* WHAT YOU NEED TO DO: Starting with the first line below, reproduce each line exactly until you have included the one bearing "none -> brown mug [150,408,209,461]".
(Beginning of INPUT RECORDS)
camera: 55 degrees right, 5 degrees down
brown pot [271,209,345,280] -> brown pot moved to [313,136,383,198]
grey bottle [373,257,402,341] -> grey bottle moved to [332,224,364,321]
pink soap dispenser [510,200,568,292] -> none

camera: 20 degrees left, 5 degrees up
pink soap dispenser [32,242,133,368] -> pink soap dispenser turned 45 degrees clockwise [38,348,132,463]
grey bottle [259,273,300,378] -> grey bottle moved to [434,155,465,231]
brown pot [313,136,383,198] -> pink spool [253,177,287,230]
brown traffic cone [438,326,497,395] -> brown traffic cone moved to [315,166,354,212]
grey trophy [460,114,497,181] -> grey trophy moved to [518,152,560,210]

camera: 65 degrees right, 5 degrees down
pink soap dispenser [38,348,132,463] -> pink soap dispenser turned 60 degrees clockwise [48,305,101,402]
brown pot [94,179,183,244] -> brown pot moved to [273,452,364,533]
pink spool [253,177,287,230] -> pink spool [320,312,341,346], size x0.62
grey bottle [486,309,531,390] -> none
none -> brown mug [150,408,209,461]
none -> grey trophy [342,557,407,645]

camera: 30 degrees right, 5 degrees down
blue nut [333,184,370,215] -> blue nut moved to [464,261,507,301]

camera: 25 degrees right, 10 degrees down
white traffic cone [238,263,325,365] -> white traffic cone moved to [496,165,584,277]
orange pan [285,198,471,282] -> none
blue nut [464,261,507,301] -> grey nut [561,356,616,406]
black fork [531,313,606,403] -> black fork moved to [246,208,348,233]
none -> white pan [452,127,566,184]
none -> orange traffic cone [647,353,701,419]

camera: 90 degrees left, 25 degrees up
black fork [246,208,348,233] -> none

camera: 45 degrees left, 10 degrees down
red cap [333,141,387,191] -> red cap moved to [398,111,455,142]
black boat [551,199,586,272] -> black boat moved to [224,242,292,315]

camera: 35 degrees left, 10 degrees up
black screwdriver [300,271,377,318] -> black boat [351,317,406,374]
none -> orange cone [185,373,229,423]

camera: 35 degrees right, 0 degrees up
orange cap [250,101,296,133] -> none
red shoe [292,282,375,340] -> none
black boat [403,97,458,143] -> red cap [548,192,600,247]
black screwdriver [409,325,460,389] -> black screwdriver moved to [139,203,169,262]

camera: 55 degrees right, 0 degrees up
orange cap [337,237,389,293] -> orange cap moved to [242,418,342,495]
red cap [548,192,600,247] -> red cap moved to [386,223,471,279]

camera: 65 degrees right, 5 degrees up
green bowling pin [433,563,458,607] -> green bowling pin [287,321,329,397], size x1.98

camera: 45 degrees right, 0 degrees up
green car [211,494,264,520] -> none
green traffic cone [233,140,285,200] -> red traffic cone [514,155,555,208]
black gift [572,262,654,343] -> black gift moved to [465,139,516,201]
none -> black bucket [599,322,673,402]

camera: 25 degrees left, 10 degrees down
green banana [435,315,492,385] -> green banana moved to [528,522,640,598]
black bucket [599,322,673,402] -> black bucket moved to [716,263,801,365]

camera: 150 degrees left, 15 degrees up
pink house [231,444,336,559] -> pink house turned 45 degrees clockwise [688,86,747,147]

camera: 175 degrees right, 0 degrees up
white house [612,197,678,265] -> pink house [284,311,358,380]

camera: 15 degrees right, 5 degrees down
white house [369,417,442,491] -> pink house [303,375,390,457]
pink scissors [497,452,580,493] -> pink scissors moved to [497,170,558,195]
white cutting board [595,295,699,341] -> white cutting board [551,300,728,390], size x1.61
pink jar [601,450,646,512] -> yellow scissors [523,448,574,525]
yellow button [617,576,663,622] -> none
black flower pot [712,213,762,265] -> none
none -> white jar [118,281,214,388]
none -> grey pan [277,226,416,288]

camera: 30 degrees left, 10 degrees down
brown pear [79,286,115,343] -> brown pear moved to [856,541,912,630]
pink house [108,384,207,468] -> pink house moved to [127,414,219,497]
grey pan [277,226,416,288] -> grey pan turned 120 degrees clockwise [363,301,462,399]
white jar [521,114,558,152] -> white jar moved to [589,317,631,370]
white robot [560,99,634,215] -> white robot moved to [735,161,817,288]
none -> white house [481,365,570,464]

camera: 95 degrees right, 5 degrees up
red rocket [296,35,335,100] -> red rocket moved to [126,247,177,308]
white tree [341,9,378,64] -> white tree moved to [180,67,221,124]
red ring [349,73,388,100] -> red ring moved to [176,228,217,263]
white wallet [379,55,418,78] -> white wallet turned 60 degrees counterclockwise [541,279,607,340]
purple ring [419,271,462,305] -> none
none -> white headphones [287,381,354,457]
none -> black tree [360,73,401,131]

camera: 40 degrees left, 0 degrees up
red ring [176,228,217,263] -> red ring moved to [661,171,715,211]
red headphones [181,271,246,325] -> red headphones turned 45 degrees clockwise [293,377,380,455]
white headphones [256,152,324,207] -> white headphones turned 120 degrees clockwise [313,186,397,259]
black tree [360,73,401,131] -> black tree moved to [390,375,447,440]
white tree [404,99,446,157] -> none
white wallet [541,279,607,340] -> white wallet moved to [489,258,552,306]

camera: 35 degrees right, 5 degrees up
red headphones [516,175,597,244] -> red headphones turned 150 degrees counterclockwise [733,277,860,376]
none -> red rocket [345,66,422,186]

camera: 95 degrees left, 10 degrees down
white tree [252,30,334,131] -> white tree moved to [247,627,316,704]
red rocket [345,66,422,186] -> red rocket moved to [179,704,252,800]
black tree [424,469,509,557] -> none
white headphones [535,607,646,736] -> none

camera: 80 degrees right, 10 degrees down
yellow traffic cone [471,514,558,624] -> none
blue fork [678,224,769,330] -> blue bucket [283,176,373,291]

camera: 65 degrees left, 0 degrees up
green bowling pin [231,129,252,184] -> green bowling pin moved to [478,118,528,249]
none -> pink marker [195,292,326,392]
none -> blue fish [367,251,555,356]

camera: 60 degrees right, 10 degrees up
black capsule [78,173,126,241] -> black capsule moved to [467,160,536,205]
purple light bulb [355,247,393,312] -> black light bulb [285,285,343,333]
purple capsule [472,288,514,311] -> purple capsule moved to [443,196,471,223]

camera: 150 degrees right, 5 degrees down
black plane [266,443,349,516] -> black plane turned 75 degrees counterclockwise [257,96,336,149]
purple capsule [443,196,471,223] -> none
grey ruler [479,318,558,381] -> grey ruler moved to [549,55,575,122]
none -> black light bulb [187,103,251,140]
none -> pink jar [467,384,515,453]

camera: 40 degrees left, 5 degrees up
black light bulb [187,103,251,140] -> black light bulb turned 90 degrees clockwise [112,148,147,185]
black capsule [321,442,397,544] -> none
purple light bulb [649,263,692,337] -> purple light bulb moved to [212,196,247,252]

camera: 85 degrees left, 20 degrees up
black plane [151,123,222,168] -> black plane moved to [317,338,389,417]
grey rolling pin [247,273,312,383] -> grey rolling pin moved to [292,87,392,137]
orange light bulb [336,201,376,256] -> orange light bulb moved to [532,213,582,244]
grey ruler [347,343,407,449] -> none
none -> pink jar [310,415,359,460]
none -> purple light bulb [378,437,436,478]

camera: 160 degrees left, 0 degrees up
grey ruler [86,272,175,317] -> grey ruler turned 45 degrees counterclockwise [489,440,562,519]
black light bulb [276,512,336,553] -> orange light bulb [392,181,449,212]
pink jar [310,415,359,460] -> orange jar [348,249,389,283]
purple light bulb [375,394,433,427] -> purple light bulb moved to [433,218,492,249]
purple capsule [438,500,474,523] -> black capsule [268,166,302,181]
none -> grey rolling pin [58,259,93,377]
(End of INPUT RECORDS)
* RESPONSE TO THE TASK:
camera: 55 degrees right, 5 degrees down
brown pot [271,209,345,280] -> brown pot moved to [313,136,383,198]
grey bottle [373,257,402,341] -> grey bottle moved to [332,224,364,321]
pink soap dispenser [510,200,568,292] -> none

camera: 20 degrees left, 5 degrees up
pink soap dispenser [32,242,133,368] -> pink soap dispenser turned 45 degrees clockwise [38,348,132,463]
grey bottle [259,273,300,378] -> grey bottle moved to [434,155,465,231]
brown pot [313,136,383,198] -> pink spool [253,177,287,230]
brown traffic cone [438,326,497,395] -> brown traffic cone moved to [315,166,354,212]
grey trophy [460,114,497,181] -> grey trophy moved to [518,152,560,210]

camera: 65 degrees right, 5 degrees down
pink soap dispenser [38,348,132,463] -> pink soap dispenser turned 60 degrees clockwise [48,305,101,402]
brown pot [94,179,183,244] -> brown pot moved to [273,452,364,533]
pink spool [253,177,287,230] -> pink spool [320,312,341,346], size x0.62
grey bottle [486,309,531,390] -> none
none -> brown mug [150,408,209,461]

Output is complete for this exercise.